*LISTING*.
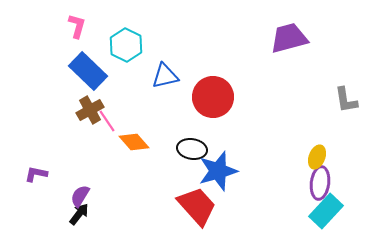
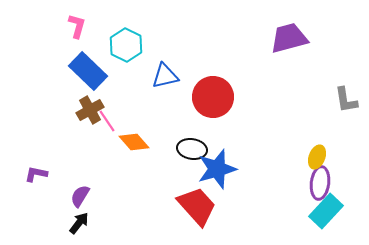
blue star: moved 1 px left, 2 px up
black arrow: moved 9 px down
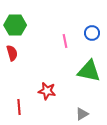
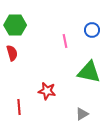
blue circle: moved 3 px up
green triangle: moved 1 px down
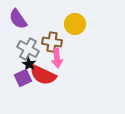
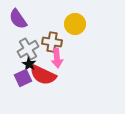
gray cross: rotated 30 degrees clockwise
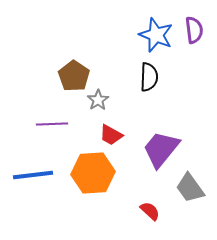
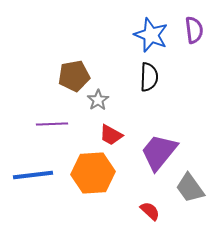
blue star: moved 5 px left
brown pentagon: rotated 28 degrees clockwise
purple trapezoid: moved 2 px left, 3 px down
---
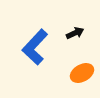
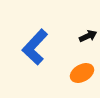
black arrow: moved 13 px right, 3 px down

*WHAT TO WORK ON*.
Retype the records word for word, from the line with "blue circle: moved 3 px up" to the line with "gray cross: rotated 30 degrees clockwise", including both of those lines and leaving out the pictures.

*ANSWER BELOW*.
blue circle: moved 3 px up
green triangle: moved 1 px down
gray cross: rotated 30 degrees clockwise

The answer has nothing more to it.